[Spatial object tracking data]
------------------------------------------------

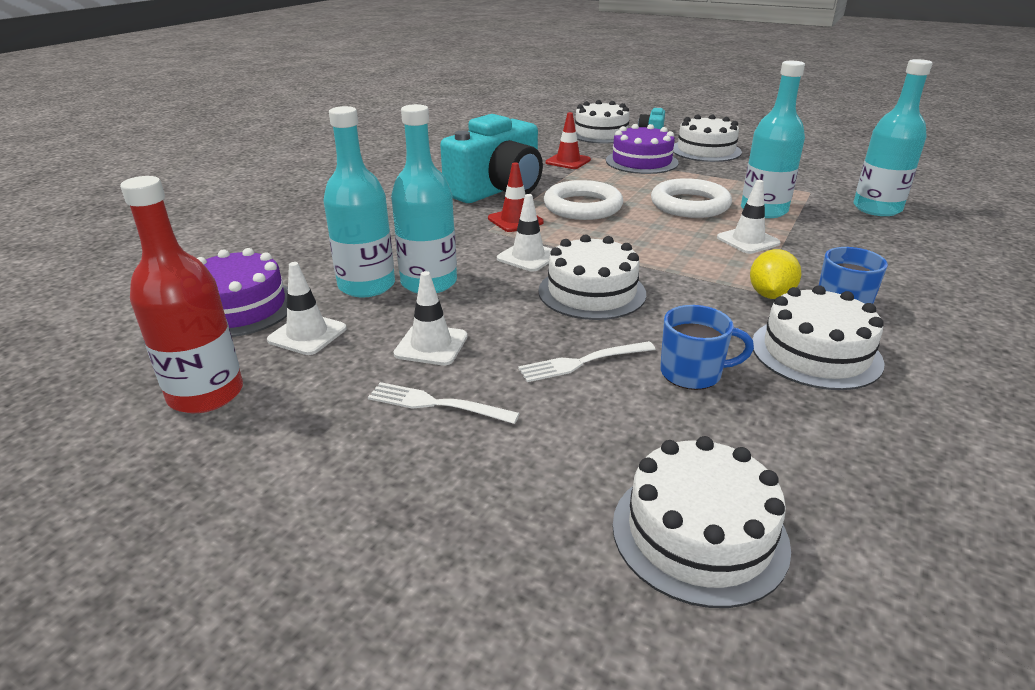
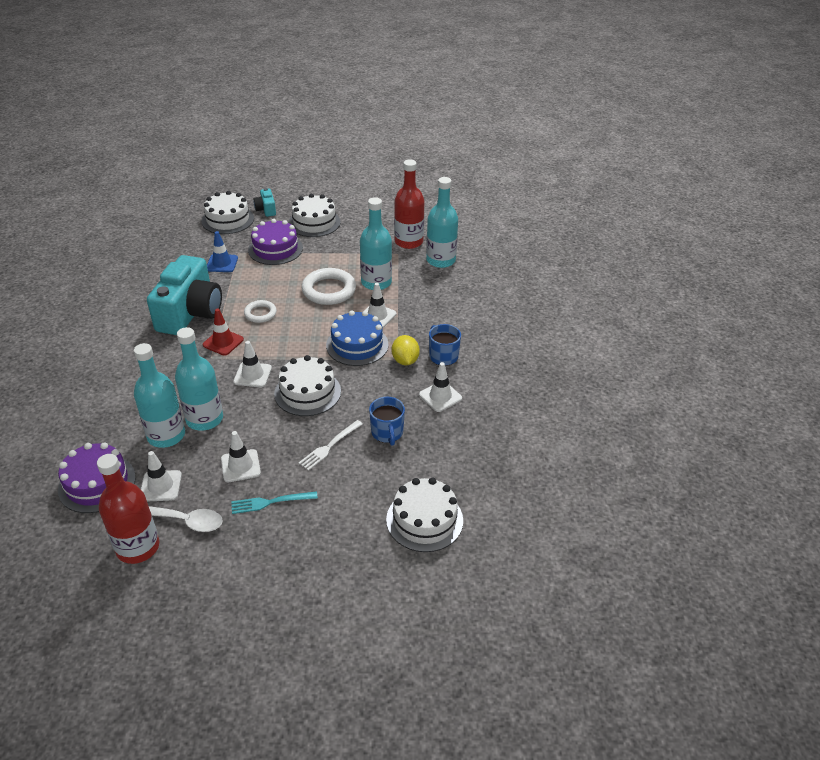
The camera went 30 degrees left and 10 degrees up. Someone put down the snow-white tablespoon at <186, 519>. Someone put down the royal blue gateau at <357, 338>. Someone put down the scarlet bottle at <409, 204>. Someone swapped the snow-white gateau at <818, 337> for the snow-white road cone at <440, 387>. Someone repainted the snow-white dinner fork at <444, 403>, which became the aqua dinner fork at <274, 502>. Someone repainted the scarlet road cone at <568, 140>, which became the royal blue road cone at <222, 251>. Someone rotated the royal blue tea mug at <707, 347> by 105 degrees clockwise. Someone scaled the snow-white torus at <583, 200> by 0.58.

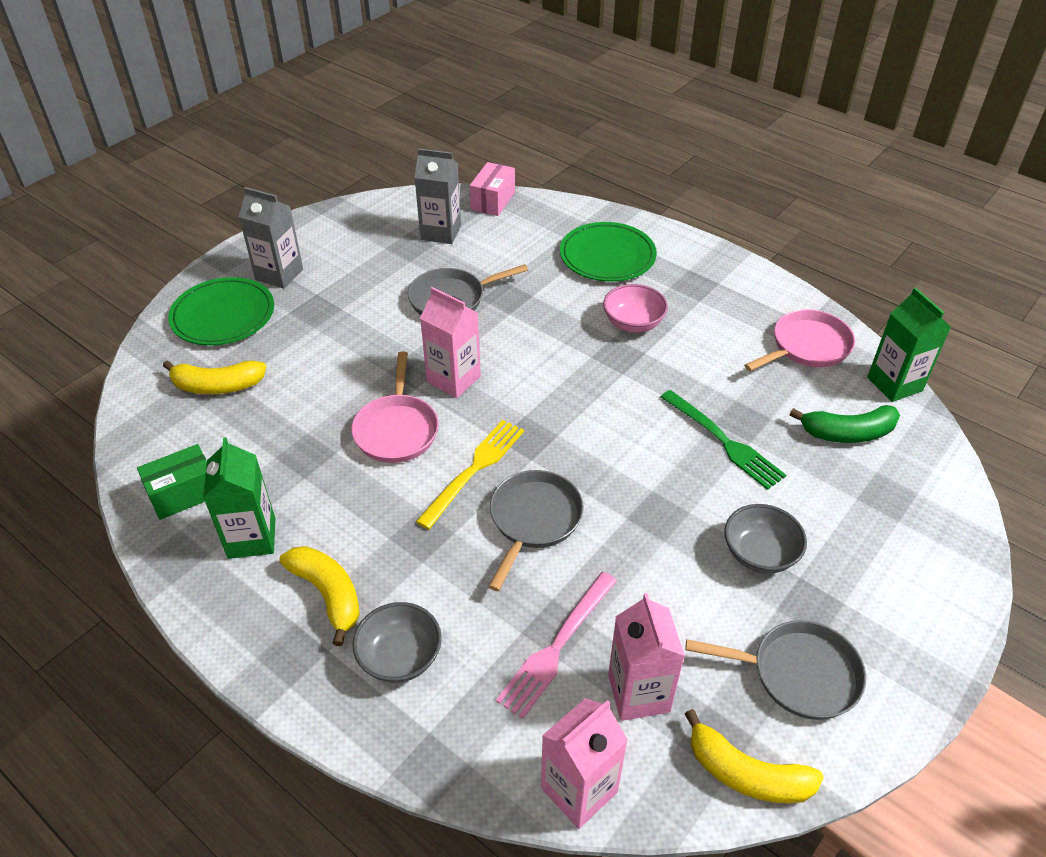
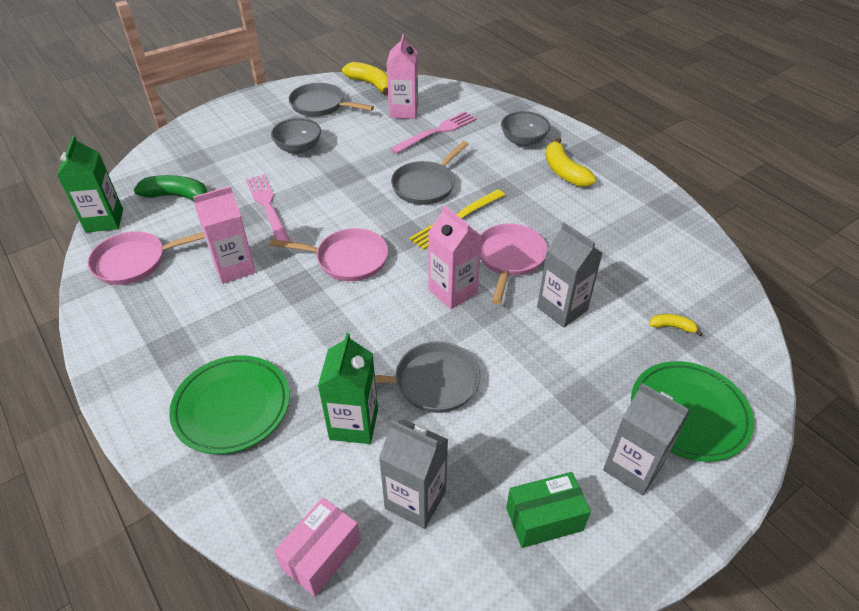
The camera went 165 degrees left and 0 degrees up. Someone took away the rosy deep dish at <635, 308>. Someone put down the rosy pan at <328, 254>. Someone put down the ash-grey carton at <569, 275>. Someone carried the leaf-green box from <172, 482> to <548, 510>. Someone carried the leaf-green carton from <239, 498> to <348, 388>. Someone carried the rosy carton from <584, 763> to <224, 235>. Someone repainted the leaf-green dinner fork at <723, 440>, which became the rosy dinner fork at <268, 208>. Someone scaled the bright yellow toy banana at <215, 377> by 0.52.

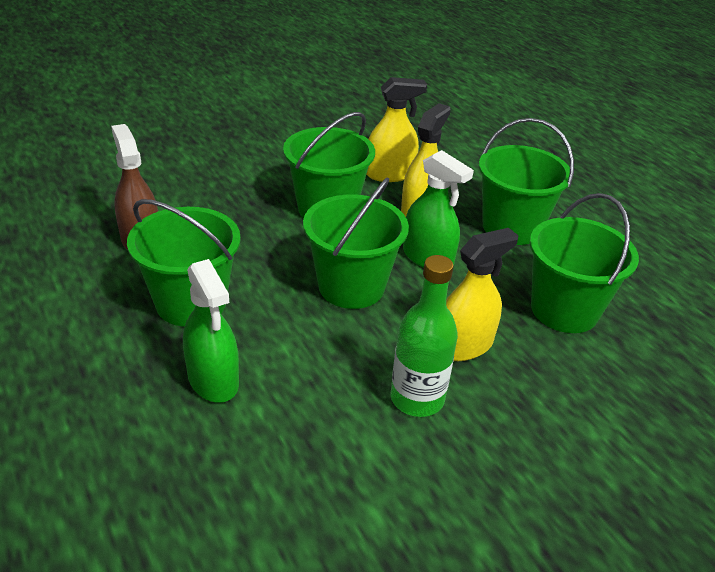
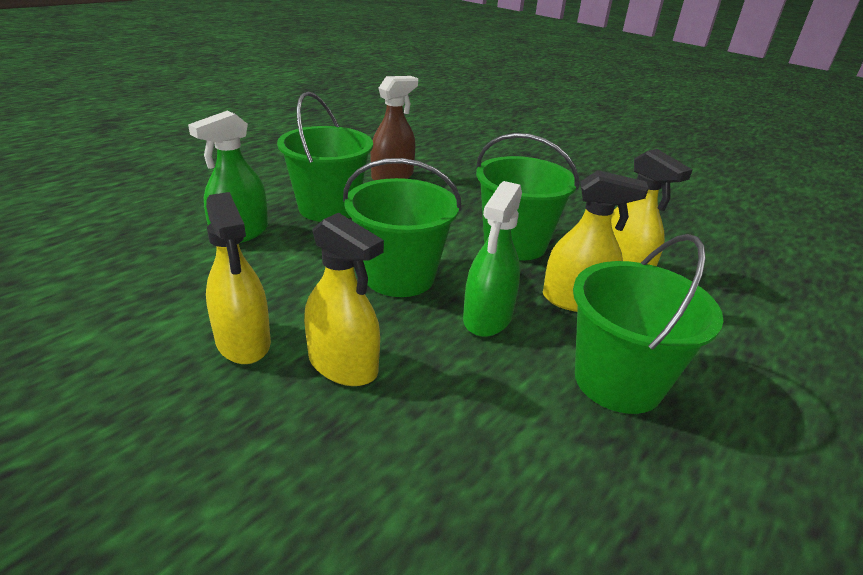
The camera went 70 degrees right and 5 degrees down. Someone took away the leaf-green pail at <584, 263>. Someone swapped the leaf-green bottle at <424, 336> for the bright yellow sprayer at <238, 278>.

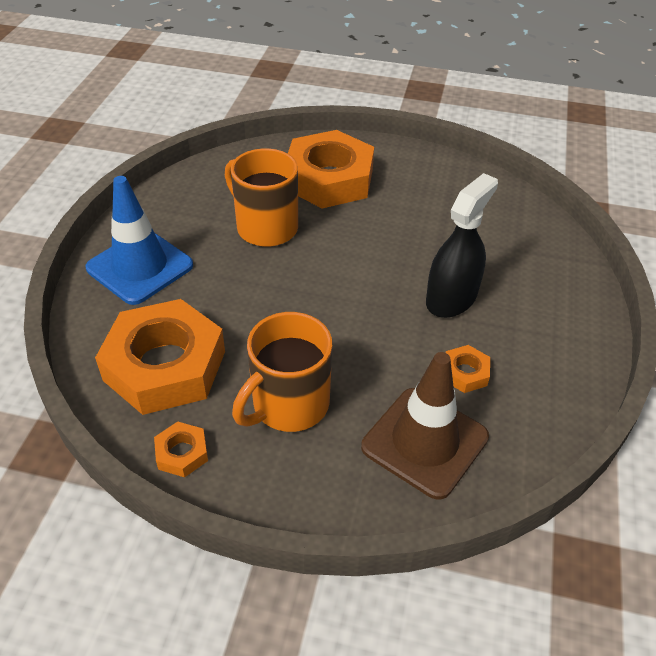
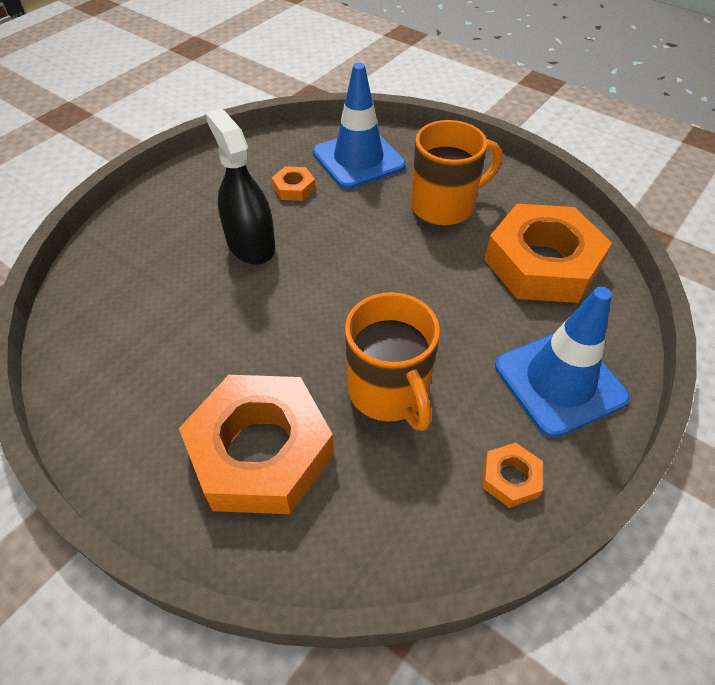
The camera went 155 degrees left and 5 degrees up. Someone carried the orange hexagon nut from <181, 449> to <512, 475>. Someone repainted the russet road cone at <425, 426>, which became the royal blue road cone at <359, 126>. Someone rotated the black sprayer at <462, 245> by 90 degrees clockwise.

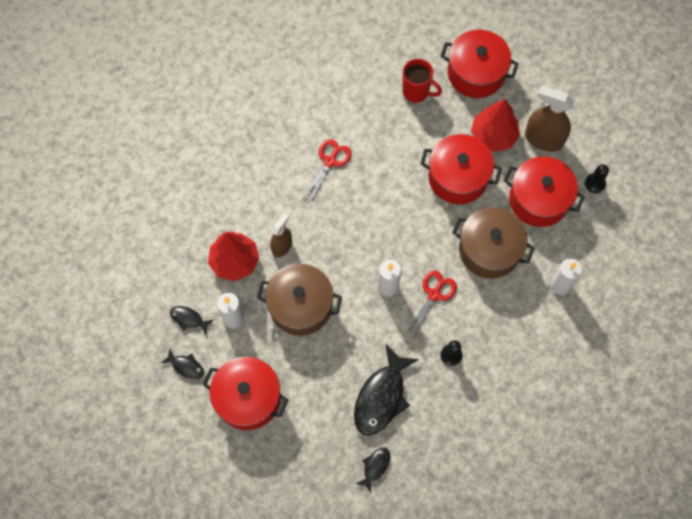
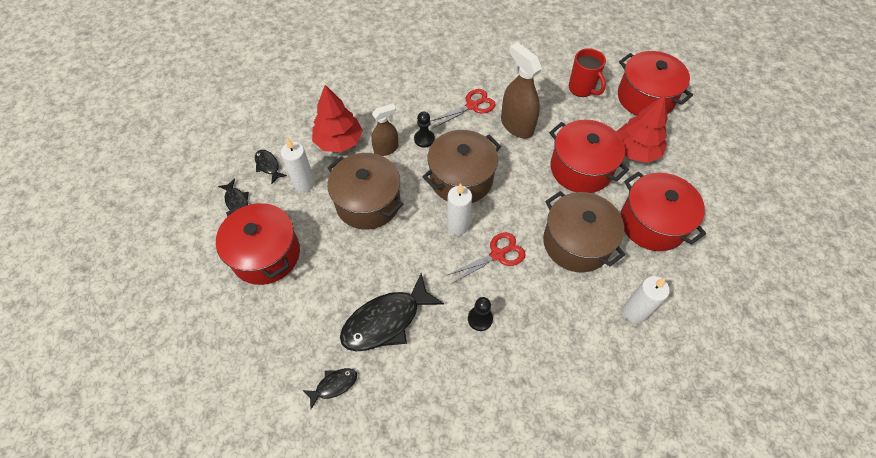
The camera went 30 degrees right and 10 degrees down. Someone put down the russet stockpot at <461, 166>. Someone carried the russet sprayer from <549, 119> to <521, 90>. Someone carried the black chess pawn from <597, 178> to <424, 129>.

------------------------------------------------

WHAT IS BEING ASKED: Set aside each line above that includes the string "black" and report it.

RESPONSE:
The camera went 155 degrees left and 5 degrees up. Someone carried the orange hexagon nut from <181, 449> to <512, 475>. Someone repainted the russet road cone at <425, 426>, which became the royal blue road cone at <359, 126>. Someone rotated the black sprayer at <462, 245> by 90 degrees clockwise.
The camera went 30 degrees right and 10 degrees down. Someone put down the russet stockpot at <461, 166>. Someone carried the russet sprayer from <549, 119> to <521, 90>. Someone carried the black chess pawn from <597, 178> to <424, 129>.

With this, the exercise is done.